(Change detection outputs)

* * *

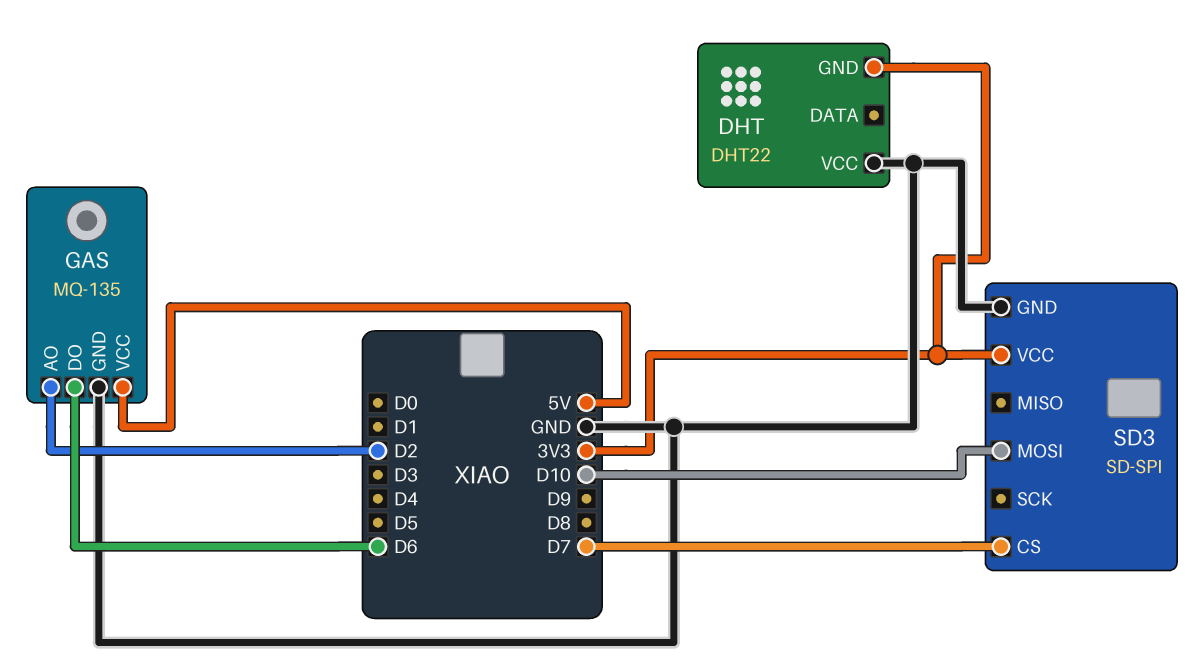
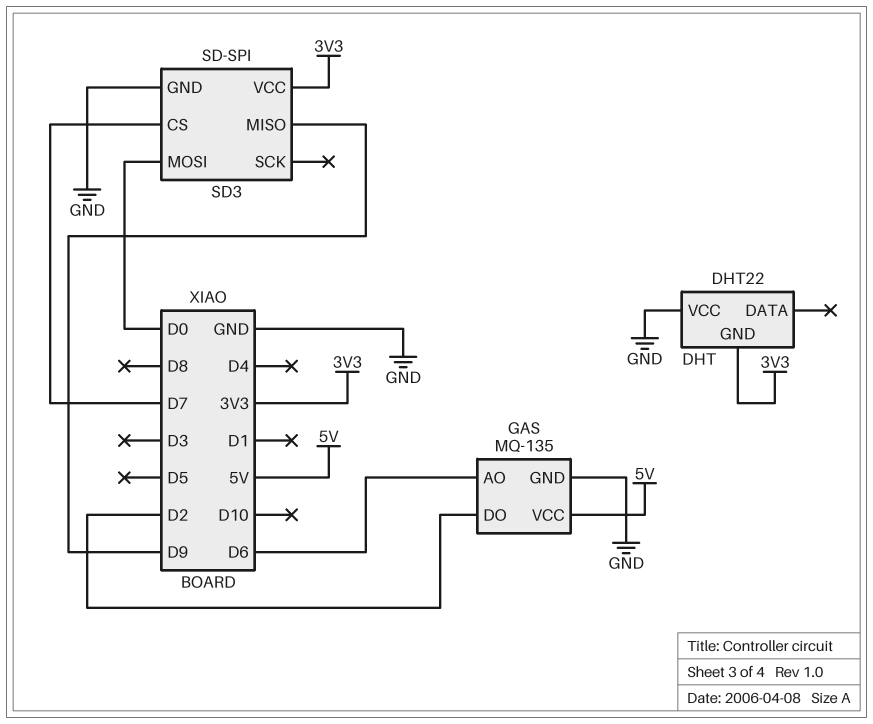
GAS pin AO: D2 -> D6
GAS pin DO: D6 -> D2
SD3 pin MISO: none -> D9
SD3 pin MOSI: D10 -> D0

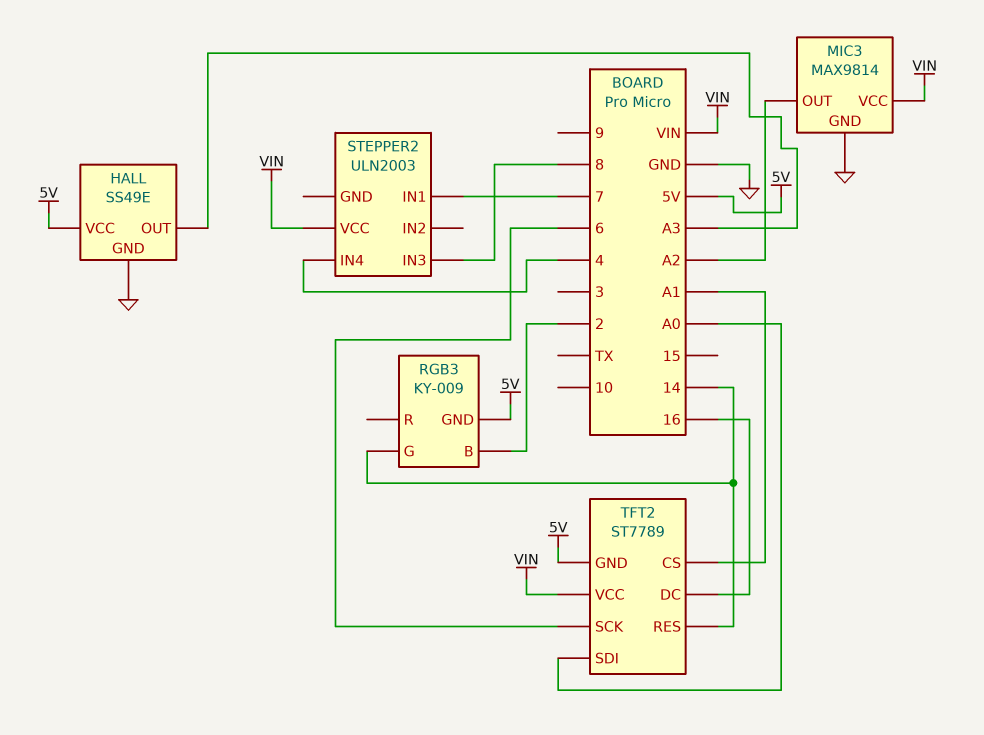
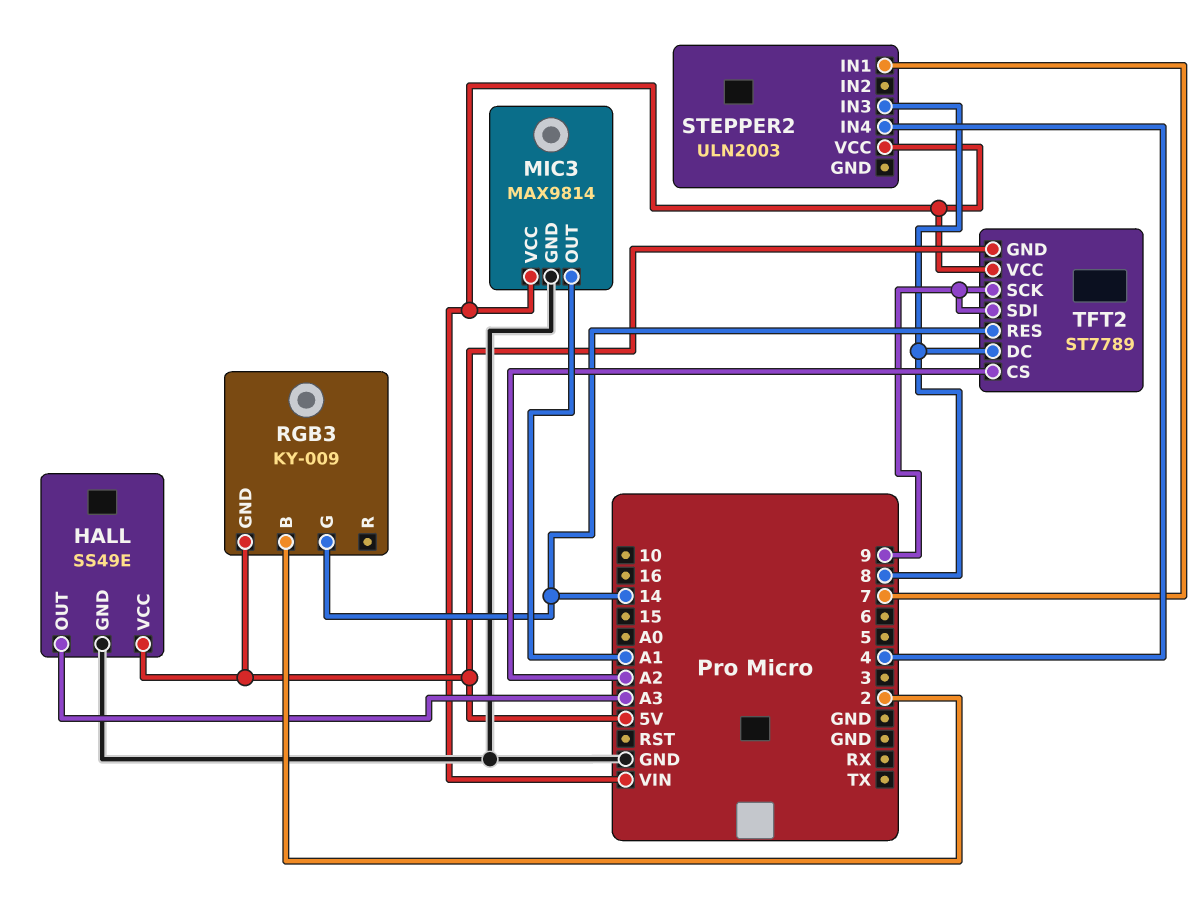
MIC3 pin OUT: A2 -> A1
TFT2 pin CS: A1 -> A2
TFT2 pin DC: 16 -> 8
TFT2 pin SCK: 6 -> 9
TFT2 pin SDI: A0 -> 9

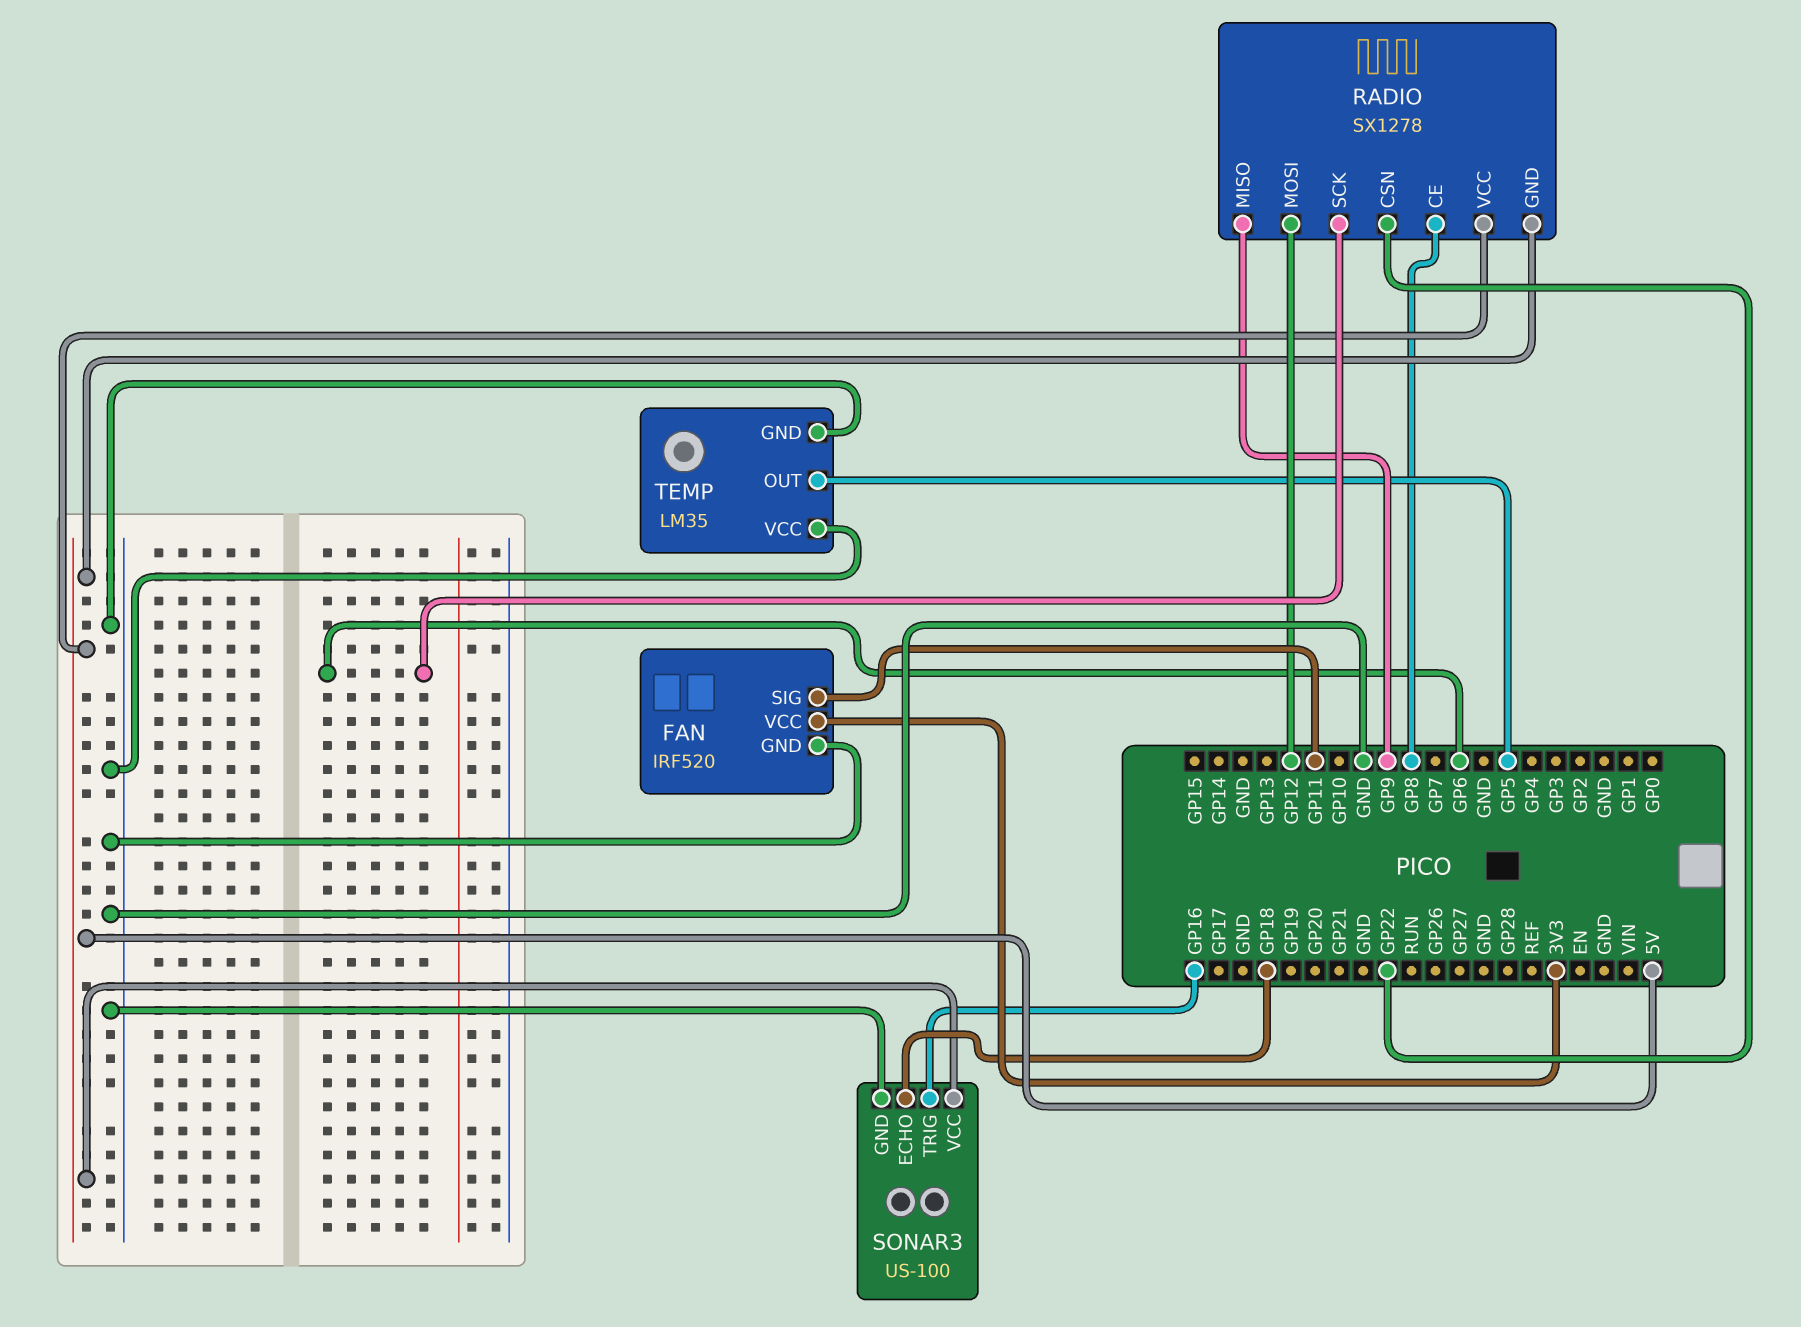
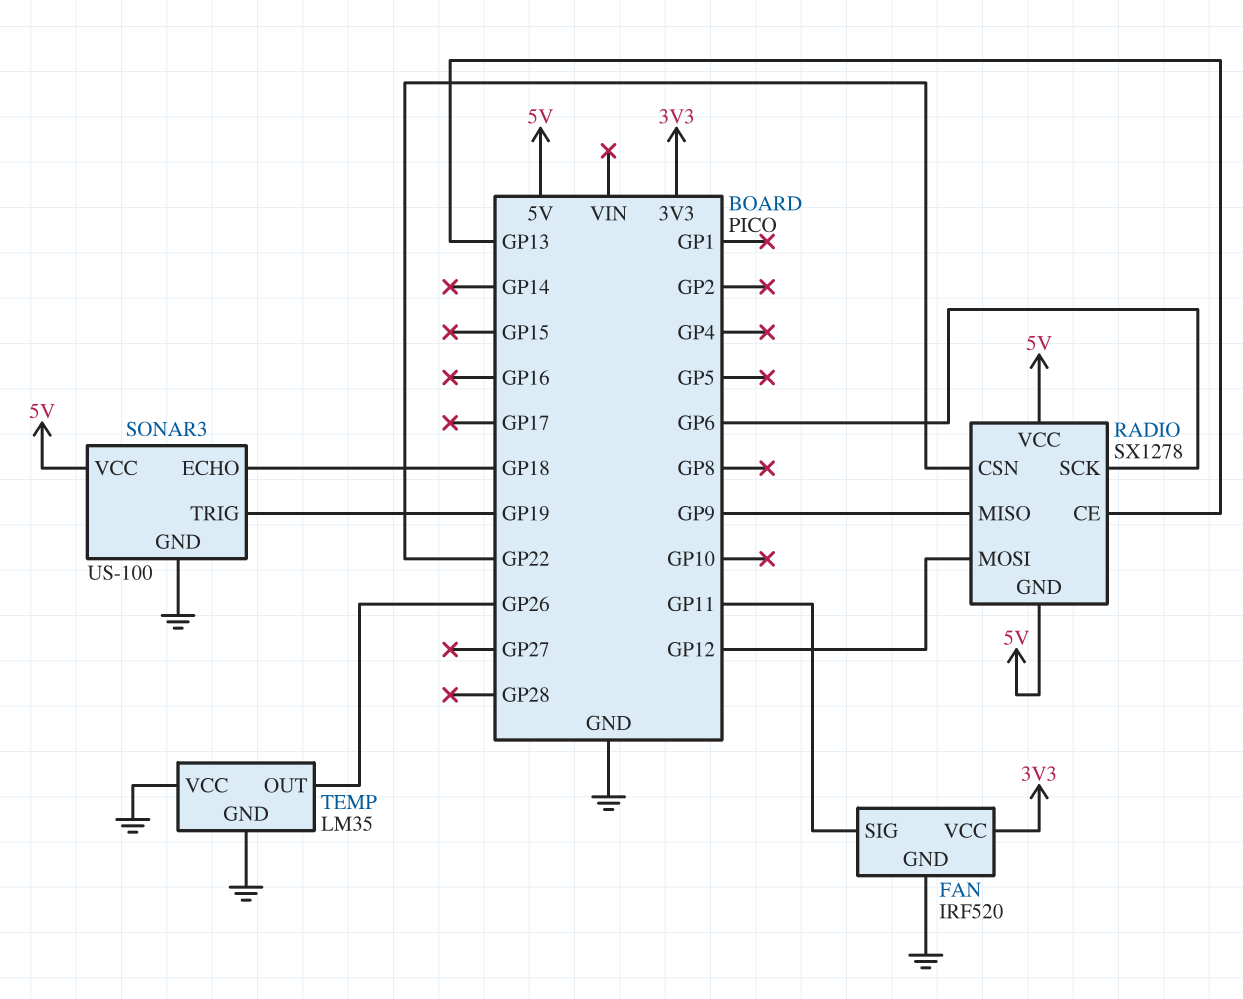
RADIO pin CE: GP8 -> GP13
SONAR3 pin TRIG: GP16 -> GP19
TEMP pin OUT: GP5 -> GP26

* * *

- **The problem**
Please retype exactly the lines from the line containing "MIC3 pin OUT: A2 -> A1" through the final line of the records above, inclusive, leaving out any pictures.

- **Response**
MIC3 pin OUT: A2 -> A1
TFT2 pin CS: A1 -> A2
TFT2 pin DC: 16 -> 8
TFT2 pin SCK: 6 -> 9
TFT2 pin SDI: A0 -> 9

RADIO pin CE: GP8 -> GP13
SONAR3 pin TRIG: GP16 -> GP19
TEMP pin OUT: GP5 -> GP26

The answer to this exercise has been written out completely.